**Required task**
Extract each line of the data and write it out again exactly.

(Rows from a segmentation dataset)
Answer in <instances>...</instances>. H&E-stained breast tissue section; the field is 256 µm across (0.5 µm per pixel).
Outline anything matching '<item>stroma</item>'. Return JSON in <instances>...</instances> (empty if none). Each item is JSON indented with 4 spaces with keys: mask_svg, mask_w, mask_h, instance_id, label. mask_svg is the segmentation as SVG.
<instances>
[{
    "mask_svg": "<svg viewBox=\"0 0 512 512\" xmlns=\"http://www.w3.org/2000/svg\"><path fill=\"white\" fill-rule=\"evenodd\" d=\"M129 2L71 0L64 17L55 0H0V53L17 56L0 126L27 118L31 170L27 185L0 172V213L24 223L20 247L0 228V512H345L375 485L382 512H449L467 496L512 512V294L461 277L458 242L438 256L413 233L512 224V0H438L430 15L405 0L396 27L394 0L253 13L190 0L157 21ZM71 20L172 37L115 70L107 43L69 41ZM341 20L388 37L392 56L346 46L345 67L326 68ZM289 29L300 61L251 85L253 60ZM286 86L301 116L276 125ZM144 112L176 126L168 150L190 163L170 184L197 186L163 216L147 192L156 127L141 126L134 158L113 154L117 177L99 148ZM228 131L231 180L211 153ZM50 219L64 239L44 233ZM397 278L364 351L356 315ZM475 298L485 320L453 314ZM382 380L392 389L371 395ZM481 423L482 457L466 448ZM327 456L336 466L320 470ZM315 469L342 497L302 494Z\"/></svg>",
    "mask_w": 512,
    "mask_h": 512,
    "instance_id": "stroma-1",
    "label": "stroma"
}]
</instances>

**Exercise answer**
Answer in <instances>...</instances>. H&E-stained breast tissue section; the field is 256 µm across (0.5 µm per pixel).
Outline anything matching '<item>stroma</item>'. Return JSON in <instances>...</instances> (empty if none). Each item is JSON indented with 4 spaces with keys: mask_svg, mask_w, mask_h, instance_id, label. mask_svg is the segmentation as SVG.
<instances>
[{
    "mask_svg": "<svg viewBox=\"0 0 512 512\" xmlns=\"http://www.w3.org/2000/svg\"><path fill=\"white\" fill-rule=\"evenodd\" d=\"M129 2L71 0L64 17L55 0H0V53L17 56L0 126L27 118L31 170L27 185L0 172V213L24 223L20 247L0 228V512H345L375 485L382 512H449L467 496L512 512V294L461 277L458 242L438 256L413 233L512 224V0H438L430 15L405 0L396 27L394 0L253 13L190 0L157 21ZM71 20L172 37L115 70L107 43L69 41ZM341 20L388 37L392 56L346 46L345 67L326 68ZM289 29L300 61L251 85L253 60ZM286 86L301 116L276 125ZM144 112L176 126L168 150L190 163L170 184L197 186L163 216L147 192L156 127L141 126L134 158L113 154L117 177L99 148ZM228 131L231 180L211 153ZM50 219L64 239L44 233ZM397 278L364 351L356 315ZM475 298L485 320L453 314ZM382 380L392 389L371 395ZM481 423L482 457L466 448ZM327 456L336 466L320 470ZM315 469L342 497L302 494Z\"/></svg>",
    "mask_w": 512,
    "mask_h": 512,
    "instance_id": "stroma-1",
    "label": "stroma"
}]
</instances>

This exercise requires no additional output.